* _Try it_: There is material below. Print exactly the lines starting at the line with "camera: 15 degrees left, 5 degrees up" and ending at the line with "purple carrot |", ends included, and no others.

● ● ● ● ● ● ●

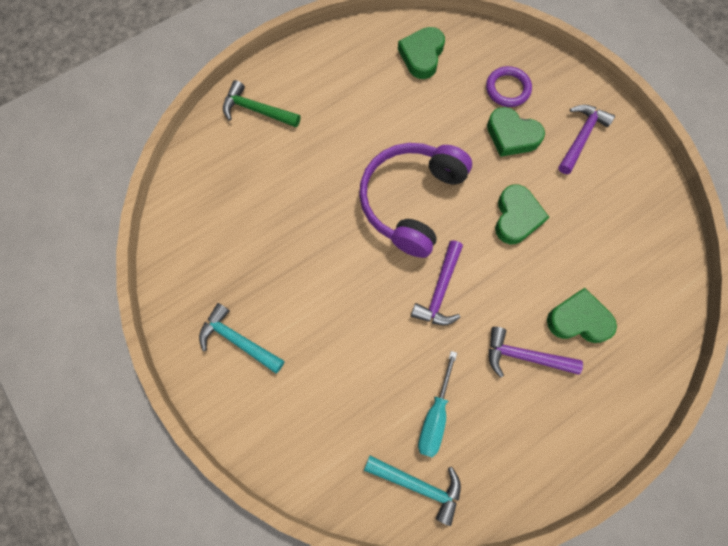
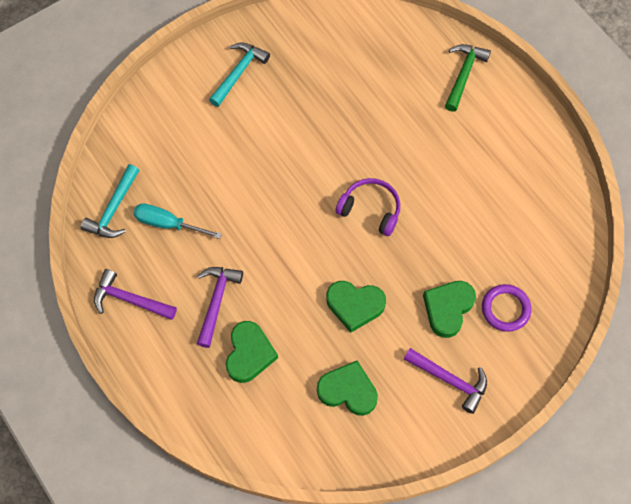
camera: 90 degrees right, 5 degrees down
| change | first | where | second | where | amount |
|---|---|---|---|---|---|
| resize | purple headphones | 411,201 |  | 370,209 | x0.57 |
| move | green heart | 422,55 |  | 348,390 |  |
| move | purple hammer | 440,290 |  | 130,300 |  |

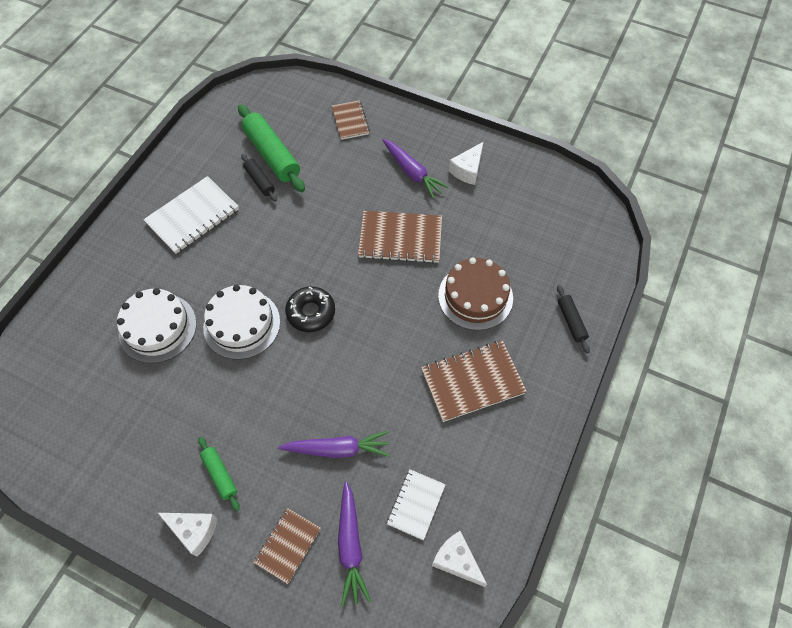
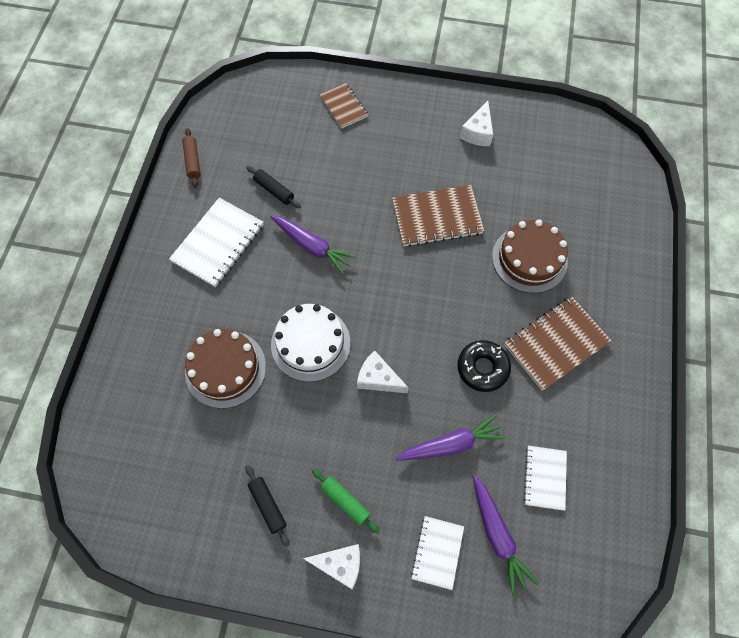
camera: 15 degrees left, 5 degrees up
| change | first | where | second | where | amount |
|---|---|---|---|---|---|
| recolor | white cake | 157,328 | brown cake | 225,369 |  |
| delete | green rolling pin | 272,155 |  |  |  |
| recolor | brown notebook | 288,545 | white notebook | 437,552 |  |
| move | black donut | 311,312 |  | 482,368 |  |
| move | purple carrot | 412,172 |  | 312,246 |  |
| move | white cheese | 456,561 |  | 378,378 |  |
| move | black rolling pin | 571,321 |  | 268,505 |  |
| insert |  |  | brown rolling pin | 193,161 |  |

● ● ● ● ● ● ●

* _Result for this exercise_:
camera: 15 degrees left, 5 degrees up
| change | first | where | second | where | amount |
|---|---|---|---|---|---|
| recolor | white cake | 157,328 | brown cake | 225,369 |  |
| delete | green rolling pin | 272,155 |  |  |  |
| recolor | brown notebook | 288,545 | white notebook | 437,552 |  |
| move | black donut | 311,312 |  | 482,368 |  |
| move | purple carrot | 412,172 |  | 312,246 |  |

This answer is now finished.